(RECORDS FOR THIS TASK begins)

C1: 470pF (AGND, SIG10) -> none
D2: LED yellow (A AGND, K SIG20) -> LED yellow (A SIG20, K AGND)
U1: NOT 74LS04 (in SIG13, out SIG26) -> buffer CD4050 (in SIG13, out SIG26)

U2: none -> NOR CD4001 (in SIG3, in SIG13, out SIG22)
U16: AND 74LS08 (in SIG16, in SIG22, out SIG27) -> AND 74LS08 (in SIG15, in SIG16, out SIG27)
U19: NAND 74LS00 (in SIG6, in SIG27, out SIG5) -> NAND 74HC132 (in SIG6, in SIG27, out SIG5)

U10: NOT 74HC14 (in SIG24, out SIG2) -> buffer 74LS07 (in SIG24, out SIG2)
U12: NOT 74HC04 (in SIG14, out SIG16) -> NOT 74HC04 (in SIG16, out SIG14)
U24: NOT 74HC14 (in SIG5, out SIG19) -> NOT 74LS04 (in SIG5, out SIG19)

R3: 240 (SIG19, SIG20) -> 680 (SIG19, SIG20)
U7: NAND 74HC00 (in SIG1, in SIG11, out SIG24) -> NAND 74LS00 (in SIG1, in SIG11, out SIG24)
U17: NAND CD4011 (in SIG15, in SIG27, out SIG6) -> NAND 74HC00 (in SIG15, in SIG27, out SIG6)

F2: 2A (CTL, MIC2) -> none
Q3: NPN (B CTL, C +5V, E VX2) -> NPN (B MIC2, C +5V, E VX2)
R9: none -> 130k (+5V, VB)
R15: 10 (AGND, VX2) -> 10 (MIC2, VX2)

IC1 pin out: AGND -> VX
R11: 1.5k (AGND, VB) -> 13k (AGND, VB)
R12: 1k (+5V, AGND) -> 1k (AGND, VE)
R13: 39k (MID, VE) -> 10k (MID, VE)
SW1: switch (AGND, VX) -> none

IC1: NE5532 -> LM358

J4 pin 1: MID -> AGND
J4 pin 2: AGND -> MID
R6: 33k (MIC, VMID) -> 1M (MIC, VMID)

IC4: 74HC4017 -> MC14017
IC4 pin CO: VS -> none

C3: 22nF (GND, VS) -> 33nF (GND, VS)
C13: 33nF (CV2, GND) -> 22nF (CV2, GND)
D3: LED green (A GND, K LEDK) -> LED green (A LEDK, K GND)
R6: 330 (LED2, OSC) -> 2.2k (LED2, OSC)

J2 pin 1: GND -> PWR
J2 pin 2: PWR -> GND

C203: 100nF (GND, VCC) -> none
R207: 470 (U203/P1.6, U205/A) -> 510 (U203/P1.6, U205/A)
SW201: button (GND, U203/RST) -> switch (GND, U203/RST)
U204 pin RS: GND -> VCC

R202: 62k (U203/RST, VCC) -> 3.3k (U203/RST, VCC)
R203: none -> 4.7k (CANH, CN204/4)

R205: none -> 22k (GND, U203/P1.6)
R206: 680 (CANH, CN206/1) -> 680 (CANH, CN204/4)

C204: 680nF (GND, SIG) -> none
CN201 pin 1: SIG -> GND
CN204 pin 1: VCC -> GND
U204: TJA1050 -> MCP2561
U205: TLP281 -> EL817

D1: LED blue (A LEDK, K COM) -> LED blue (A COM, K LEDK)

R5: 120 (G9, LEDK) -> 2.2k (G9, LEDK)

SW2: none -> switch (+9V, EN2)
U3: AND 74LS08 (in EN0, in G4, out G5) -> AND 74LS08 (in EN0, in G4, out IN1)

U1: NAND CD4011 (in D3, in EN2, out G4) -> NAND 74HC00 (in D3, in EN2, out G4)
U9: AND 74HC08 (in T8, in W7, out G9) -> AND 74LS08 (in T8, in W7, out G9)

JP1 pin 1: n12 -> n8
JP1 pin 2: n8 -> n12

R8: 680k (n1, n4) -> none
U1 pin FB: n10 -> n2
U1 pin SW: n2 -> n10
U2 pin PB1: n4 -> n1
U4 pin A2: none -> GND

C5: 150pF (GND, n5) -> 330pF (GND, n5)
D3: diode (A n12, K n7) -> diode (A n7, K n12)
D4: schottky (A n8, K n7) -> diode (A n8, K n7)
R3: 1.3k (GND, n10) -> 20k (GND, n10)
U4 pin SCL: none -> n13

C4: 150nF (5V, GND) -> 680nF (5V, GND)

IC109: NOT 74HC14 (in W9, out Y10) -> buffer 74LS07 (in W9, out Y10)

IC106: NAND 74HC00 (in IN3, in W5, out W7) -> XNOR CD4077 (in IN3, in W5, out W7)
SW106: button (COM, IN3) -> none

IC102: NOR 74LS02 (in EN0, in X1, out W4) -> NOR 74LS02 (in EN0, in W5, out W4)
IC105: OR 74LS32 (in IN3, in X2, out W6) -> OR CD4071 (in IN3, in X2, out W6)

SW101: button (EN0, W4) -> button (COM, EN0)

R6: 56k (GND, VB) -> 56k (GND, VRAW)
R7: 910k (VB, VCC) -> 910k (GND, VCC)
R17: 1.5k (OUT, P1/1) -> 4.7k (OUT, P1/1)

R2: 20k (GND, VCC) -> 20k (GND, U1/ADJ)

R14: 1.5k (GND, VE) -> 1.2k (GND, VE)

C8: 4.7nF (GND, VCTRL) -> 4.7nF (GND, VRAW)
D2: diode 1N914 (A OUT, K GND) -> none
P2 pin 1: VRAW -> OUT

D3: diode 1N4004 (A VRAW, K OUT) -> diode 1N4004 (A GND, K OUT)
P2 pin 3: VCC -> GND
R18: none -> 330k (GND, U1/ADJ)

(RECORDS FOR THIS TASK ends)

**HOW TO COMPLETE THIS TASK**. The answer should be an exact copy of the data.

**ANSWER FOR THIS EXERCISE**.
C1: 470pF (AGND, SIG10) -> none
D2: LED yellow (A AGND, K SIG20) -> LED yellow (A SIG20, K AGND)
U1: NOT 74LS04 (in SIG13, out SIG26) -> buffer CD4050 (in SIG13, out SIG26)

U2: none -> NOR CD4001 (in SIG3, in SIG13, out SIG22)
U16: AND 74LS08 (in SIG16, in SIG22, out SIG27) -> AND 74LS08 (in SIG15, in SIG16, out SIG27)
U19: NAND 74LS00 (in SIG6, in SIG27, out SIG5) -> NAND 74HC132 (in SIG6, in SIG27, out SIG5)

U10: NOT 74HC14 (in SIG24, out SIG2) -> buffer 74LS07 (in SIG24, out SIG2)
U12: NOT 74HC04 (in SIG14, out SIG16) -> NOT 74HC04 (in SIG16, out SIG14)
U24: NOT 74HC14 (in SIG5, out SIG19) -> NOT 74LS04 (in SIG5, out SIG19)

R3: 240 (SIG19, SIG20) -> 680 (SIG19, SIG20)
U7: NAND 74HC00 (in SIG1, in SIG11, out SIG24) -> NAND 74LS00 (in SIG1, in SIG11, out SIG24)
U17: NAND CD4011 (in SIG15, in SIG27, out SIG6) -> NAND 74HC00 (in SIG15, in SIG27, out SIG6)

F2: 2A (CTL, MIC2) -> none
Q3: NPN (B CTL, C +5V, E VX2) -> NPN (B MIC2, C +5V, E VX2)
R9: none -> 130k (+5V, VB)
R15: 10 (AGND, VX2) -> 10 (MIC2, VX2)

IC1 pin out: AGND -> VX
R11: 1.5k (AGND, VB) -> 13k (AGND, VB)
R12: 1k (+5V, AGND) -> 1k (AGND, VE)
R13: 39k (MID, VE) -> 10k (MID, VE)
SW1: switch (AGND, VX) -> none

IC1: NE5532 -> LM358

J4 pin 1: MID -> AGND
J4 pin 2: AGND -> MID
R6: 33k (MIC, VMID) -> 1M (MIC, VMID)

IC4: 74HC4017 -> MC14017
IC4 pin CO: VS -> none

C3: 22nF (GND, VS) -> 33nF (GND, VS)
C13: 33nF (CV2, GND) -> 22nF (CV2, GND)
D3: LED green (A GND, K LEDK) -> LED green (A LEDK, K GND)
R6: 330 (LED2, OSC) -> 2.2k (LED2, OSC)

J2 pin 1: GND -> PWR
J2 pin 2: PWR -> GND

C203: 100nF (GND, VCC) -> none
R207: 470 (U203/P1.6, U205/A) -> 510 (U203/P1.6, U205/A)
SW201: button (GND, U203/RST) -> switch (GND, U203/RST)
U204 pin RS: GND -> VCC

R202: 62k (U203/RST, VCC) -> 3.3k (U203/RST, VCC)
R203: none -> 4.7k (CANH, CN204/4)

R205: none -> 22k (GND, U203/P1.6)
R206: 680 (CANH, CN206/1) -> 680 (CANH, CN204/4)

C204: 680nF (GND, SIG) -> none
CN201 pin 1: SIG -> GND
CN204 pin 1: VCC -> GND
U204: TJA1050 -> MCP2561
U205: TLP281 -> EL817

D1: LED blue (A LEDK, K COM) -> LED blue (A COM, K LEDK)

R5: 120 (G9, LEDK) -> 2.2k (G9, LEDK)

SW2: none -> switch (+9V, EN2)
U3: AND 74LS08 (in EN0, in G4, out G5) -> AND 74LS08 (in EN0, in G4, out IN1)

U1: NAND CD4011 (in D3, in EN2, out G4) -> NAND 74HC00 (in D3, in EN2, out G4)
U9: AND 74HC08 (in T8, in W7, out G9) -> AND 74LS08 (in T8, in W7, out G9)

JP1 pin 1: n12 -> n8
JP1 pin 2: n8 -> n12

R8: 680k (n1, n4) -> none
U1 pin FB: n10 -> n2
U1 pin SW: n2 -> n10
U2 pin PB1: n4 -> n1
U4 pin A2: none -> GND

C5: 150pF (GND, n5) -> 330pF (GND, n5)
D3: diode (A n12, K n7) -> diode (A n7, K n12)
D4: schottky (A n8, K n7) -> diode (A n8, K n7)
R3: 1.3k (GND, n10) -> 20k (GND, n10)
U4 pin SCL: none -> n13

C4: 150nF (5V, GND) -> 680nF (5V, GND)

IC109: NOT 74HC14 (in W9, out Y10) -> buffer 74LS07 (in W9, out Y10)

IC106: NAND 74HC00 (in IN3, in W5, out W7) -> XNOR CD4077 (in IN3, in W5, out W7)
SW106: button (COM, IN3) -> none

IC102: NOR 74LS02 (in EN0, in X1, out W4) -> NOR 74LS02 (in EN0, in W5, out W4)
IC105: OR 74LS32 (in IN3, in X2, out W6) -> OR CD4071 (in IN3, in X2, out W6)

SW101: button (EN0, W4) -> button (COM, EN0)

R6: 56k (GND, VB) -> 56k (GND, VRAW)
R7: 910k (VB, VCC) -> 910k (GND, VCC)
R17: 1.5k (OUT, P1/1) -> 4.7k (OUT, P1/1)

R2: 20k (GND, VCC) -> 20k (GND, U1/ADJ)

R14: 1.5k (GND, VE) -> 1.2k (GND, VE)

C8: 4.7nF (GND, VCTRL) -> 4.7nF (GND, VRAW)
D2: diode 1N914 (A OUT, K GND) -> none
P2 pin 1: VRAW -> OUT

D3: diode 1N4004 (A VRAW, K OUT) -> diode 1N4004 (A GND, K OUT)
P2 pin 3: VCC -> GND
R18: none -> 330k (GND, U1/ADJ)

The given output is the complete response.